**EXERCISE OBJECTIVE**
Nothing should change. Output the data exactly.

**DATA TO USE**
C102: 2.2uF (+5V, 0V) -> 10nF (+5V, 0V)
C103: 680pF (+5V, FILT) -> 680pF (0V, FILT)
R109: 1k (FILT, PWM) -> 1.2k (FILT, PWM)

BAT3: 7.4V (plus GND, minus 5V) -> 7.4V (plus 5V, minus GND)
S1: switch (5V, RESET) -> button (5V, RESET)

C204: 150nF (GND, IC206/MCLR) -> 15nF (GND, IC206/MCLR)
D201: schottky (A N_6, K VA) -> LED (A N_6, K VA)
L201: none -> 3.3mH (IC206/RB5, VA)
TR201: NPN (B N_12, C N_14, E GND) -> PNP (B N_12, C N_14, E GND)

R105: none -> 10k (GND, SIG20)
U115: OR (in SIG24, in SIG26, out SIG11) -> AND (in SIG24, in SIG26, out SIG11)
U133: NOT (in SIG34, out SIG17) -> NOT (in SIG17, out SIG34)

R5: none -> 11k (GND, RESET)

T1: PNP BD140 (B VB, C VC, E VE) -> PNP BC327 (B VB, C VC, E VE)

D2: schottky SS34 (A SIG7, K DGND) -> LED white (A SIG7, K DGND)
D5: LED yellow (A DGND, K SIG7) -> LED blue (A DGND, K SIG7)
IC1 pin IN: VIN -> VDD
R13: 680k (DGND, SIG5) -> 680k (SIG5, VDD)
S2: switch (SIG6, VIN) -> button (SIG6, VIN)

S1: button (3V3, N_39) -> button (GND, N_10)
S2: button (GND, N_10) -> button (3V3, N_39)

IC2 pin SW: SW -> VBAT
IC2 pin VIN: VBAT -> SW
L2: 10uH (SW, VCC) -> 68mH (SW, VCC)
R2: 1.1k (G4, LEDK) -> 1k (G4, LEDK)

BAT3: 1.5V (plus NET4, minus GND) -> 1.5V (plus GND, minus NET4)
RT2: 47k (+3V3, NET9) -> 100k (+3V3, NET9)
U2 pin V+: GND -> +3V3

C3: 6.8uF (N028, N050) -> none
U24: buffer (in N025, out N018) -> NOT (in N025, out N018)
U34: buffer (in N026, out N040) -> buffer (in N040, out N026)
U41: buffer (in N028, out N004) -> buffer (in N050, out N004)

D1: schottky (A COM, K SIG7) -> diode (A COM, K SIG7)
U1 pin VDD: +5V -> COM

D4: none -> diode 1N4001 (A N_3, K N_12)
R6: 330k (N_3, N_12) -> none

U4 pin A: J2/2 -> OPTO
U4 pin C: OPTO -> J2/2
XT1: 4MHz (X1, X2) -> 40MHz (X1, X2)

**EXERCISE SOLUTION**
C102: 2.2uF (+5V, 0V) -> 10nF (+5V, 0V)
C103: 680pF (+5V, FILT) -> 680pF (0V, FILT)
R109: 1k (FILT, PWM) -> 1.2k (FILT, PWM)

BAT3: 7.4V (plus GND, minus 5V) -> 7.4V (plus 5V, minus GND)
S1: switch (5V, RESET) -> button (5V, RESET)

C204: 150nF (GND, IC206/MCLR) -> 15nF (GND, IC206/MCLR)
D201: schottky (A N_6, K VA) -> LED (A N_6, K VA)
L201: none -> 3.3mH (IC206/RB5, VA)
TR201: NPN (B N_12, C N_14, E GND) -> PNP (B N_12, C N_14, E GND)

R105: none -> 10k (GND, SIG20)
U115: OR (in SIG24, in SIG26, out SIG11) -> AND (in SIG24, in SIG26, out SIG11)
U133: NOT (in SIG34, out SIG17) -> NOT (in SIG17, out SIG34)

R5: none -> 11k (GND, RESET)

T1: PNP BD140 (B VB, C VC, E VE) -> PNP BC327 (B VB, C VC, E VE)

D2: schottky SS34 (A SIG7, K DGND) -> LED white (A SIG7, K DGND)
D5: LED yellow (A DGND, K SIG7) -> LED blue (A DGND, K SIG7)
IC1 pin IN: VIN -> VDD
R13: 680k (DGND, SIG5) -> 680k (SIG5, VDD)
S2: switch (SIG6, VIN) -> button (SIG6, VIN)

S1: button (3V3, N_39) -> button (GND, N_10)
S2: button (GND, N_10) -> button (3V3, N_39)

IC2 pin SW: SW -> VBAT
IC2 pin VIN: VBAT -> SW
L2: 10uH (SW, VCC) -> 68mH (SW, VCC)
R2: 1.1k (G4, LEDK) -> 1k (G4, LEDK)

BAT3: 1.5V (plus NET4, minus GND) -> 1.5V (plus GND, minus NET4)
RT2: 47k (+3V3, NET9) -> 100k (+3V3, NET9)
U2 pin V+: GND -> +3V3

C3: 6.8uF (N028, N050) -> none
U24: buffer (in N025, out N018) -> NOT (in N025, out N018)
U34: buffer (in N026, out N040) -> buffer (in N040, out N026)
U41: buffer (in N028, out N004) -> buffer (in N050, out N004)

D1: schottky (A COM, K SIG7) -> diode (A COM, K SIG7)
U1 pin VDD: +5V -> COM

D4: none -> diode 1N4001 (A N_3, K N_12)
R6: 330k (N_3, N_12) -> none

U4 pin A: J2/2 -> OPTO
U4 pin C: OPTO -> J2/2
XT1: 4MHz (X1, X2) -> 40MHz (X1, X2)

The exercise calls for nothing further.